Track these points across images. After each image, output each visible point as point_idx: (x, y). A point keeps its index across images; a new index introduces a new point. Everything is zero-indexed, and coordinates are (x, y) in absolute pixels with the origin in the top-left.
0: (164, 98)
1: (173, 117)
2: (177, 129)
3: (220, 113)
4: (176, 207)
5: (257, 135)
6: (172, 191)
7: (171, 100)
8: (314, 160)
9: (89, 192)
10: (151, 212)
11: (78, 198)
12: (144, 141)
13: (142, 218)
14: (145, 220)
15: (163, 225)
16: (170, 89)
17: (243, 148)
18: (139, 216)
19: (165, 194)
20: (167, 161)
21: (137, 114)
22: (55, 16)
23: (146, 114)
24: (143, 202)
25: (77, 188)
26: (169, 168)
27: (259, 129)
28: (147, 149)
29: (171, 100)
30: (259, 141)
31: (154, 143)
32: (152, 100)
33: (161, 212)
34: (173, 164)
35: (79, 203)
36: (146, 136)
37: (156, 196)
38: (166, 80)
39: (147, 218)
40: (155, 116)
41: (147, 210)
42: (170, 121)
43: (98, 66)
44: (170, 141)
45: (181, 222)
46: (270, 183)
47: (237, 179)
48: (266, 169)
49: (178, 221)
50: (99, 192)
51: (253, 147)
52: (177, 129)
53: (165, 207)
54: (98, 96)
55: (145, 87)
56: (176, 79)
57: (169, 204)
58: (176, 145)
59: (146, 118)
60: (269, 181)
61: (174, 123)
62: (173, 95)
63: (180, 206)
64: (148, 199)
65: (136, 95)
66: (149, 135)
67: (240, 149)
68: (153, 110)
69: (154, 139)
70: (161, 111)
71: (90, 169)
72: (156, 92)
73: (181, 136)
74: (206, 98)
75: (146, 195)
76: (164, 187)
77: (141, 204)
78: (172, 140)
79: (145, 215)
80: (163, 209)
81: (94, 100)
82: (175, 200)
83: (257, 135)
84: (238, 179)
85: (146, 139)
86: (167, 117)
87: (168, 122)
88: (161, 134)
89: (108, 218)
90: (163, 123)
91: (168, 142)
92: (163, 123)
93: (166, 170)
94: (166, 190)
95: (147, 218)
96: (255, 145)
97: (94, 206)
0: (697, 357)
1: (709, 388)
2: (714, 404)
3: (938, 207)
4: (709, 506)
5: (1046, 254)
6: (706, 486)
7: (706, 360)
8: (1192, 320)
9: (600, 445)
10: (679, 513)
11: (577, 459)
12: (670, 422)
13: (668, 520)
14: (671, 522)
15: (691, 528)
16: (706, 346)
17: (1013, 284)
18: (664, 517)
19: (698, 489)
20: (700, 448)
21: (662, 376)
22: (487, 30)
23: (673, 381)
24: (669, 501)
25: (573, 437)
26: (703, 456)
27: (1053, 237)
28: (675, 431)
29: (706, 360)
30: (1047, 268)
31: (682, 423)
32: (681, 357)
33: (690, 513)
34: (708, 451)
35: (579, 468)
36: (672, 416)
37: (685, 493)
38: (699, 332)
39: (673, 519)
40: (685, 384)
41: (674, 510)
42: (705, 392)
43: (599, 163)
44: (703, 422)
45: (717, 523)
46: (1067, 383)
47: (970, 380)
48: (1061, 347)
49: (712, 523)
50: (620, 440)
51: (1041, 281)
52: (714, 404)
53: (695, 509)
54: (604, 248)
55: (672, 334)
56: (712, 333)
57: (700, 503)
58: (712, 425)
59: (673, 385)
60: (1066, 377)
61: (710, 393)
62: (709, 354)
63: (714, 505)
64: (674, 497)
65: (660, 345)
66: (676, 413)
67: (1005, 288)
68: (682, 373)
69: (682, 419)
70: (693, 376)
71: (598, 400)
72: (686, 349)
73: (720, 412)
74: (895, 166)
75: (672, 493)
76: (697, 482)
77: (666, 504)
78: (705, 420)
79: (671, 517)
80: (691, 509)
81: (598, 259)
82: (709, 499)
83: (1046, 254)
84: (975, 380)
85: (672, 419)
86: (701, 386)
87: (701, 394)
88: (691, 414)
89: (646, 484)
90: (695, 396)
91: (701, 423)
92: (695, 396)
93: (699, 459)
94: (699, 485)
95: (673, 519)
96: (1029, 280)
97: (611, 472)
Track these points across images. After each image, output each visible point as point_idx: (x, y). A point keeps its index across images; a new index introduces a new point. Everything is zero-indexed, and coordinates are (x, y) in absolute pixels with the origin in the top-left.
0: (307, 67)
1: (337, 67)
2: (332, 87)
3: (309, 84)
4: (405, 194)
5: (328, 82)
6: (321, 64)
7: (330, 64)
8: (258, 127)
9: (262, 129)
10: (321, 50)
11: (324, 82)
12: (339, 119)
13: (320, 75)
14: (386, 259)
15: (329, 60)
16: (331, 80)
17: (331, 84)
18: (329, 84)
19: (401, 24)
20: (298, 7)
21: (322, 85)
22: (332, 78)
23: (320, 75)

::::::::::

Objective:
Reproduce the items word for word, from their first line through the line containing "4: (176, 207)", with both of those lines included.

Answer to the task:
Track these points across images. After each image, output each visible point as point_idx: (x, y). A point keeps its index across images; a new index introduces a new point. Everything is zero-indexed, and coordinates are (x, y) in absolute pixels with the origin in the top-left.
0: (164, 98)
1: (173, 117)
2: (177, 129)
3: (220, 113)
4: (176, 207)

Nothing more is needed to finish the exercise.